====== Records supplied
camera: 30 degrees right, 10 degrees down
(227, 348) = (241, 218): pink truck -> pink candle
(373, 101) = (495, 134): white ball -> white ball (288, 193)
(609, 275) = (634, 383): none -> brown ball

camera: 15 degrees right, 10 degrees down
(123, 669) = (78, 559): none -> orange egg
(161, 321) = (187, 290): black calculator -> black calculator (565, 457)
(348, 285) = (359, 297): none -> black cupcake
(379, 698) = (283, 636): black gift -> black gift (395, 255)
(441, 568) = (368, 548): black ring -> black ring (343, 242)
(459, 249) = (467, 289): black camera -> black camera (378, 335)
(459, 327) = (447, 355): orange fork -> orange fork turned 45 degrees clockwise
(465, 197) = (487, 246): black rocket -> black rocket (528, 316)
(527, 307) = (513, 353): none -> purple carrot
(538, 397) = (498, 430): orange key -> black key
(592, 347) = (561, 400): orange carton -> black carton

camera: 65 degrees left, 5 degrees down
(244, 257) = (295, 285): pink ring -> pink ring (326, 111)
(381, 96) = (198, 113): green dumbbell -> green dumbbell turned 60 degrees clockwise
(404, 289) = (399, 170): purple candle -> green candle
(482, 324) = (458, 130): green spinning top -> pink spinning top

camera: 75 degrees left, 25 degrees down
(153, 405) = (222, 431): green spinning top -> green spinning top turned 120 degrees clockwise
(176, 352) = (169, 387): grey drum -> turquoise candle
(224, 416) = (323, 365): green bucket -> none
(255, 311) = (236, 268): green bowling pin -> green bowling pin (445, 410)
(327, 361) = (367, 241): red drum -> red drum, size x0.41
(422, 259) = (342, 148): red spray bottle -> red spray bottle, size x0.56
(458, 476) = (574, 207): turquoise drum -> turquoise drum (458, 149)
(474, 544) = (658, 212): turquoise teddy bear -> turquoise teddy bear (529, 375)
============
→ **About this exercise**
Every line of the data above should be reproduced word for word.

→ **Exercise response**
camera: 30 degrees right, 10 degrees down
(227, 348) = (241, 218): pink truck -> pink candle
(373, 101) = (495, 134): white ball -> white ball (288, 193)
(609, 275) = (634, 383): none -> brown ball

camera: 15 degrees right, 10 degrees down
(123, 669) = (78, 559): none -> orange egg
(161, 321) = (187, 290): black calculator -> black calculator (565, 457)
(348, 285) = (359, 297): none -> black cupcake
(379, 698) = (283, 636): black gift -> black gift (395, 255)
(441, 568) = (368, 548): black ring -> black ring (343, 242)
(459, 249) = (467, 289): black camera -> black camera (378, 335)
(459, 327) = (447, 355): orange fork -> orange fork turned 45 degrees clockwise
(465, 197) = (487, 246): black rocket -> black rocket (528, 316)
(527, 307) = (513, 353): none -> purple carrot
(538, 397) = (498, 430): orange key -> black key
(592, 347) = (561, 400): orange carton -> black carton

camera: 65 degrees left, 5 degrees down
(244, 257) = (295, 285): pink ring -> pink ring (326, 111)
(381, 96) = (198, 113): green dumbbell -> green dumbbell turned 60 degrees clockwise
(404, 289) = (399, 170): purple candle -> green candle
(482, 324) = (458, 130): green spinning top -> pink spinning top

camera: 75 degrees left, 25 degrees down
(153, 405) = (222, 431): green spinning top -> green spinning top turned 120 degrees clockwise
(176, 352) = (169, 387): grey drum -> turquoise candle
(224, 416) = (323, 365): green bucket -> none
(255, 311) = (236, 268): green bowling pin -> green bowling pin (445, 410)
(327, 361) = (367, 241): red drum -> red drum, size x0.41
(422, 259) = (342, 148): red spray bottle -> red spray bottle, size x0.56
(458, 476) = (574, 207): turquoise drum -> turquoise drum (458, 149)
(474, 544) = (658, 212): turquoise teddy bear -> turquoise teddy bear (529, 375)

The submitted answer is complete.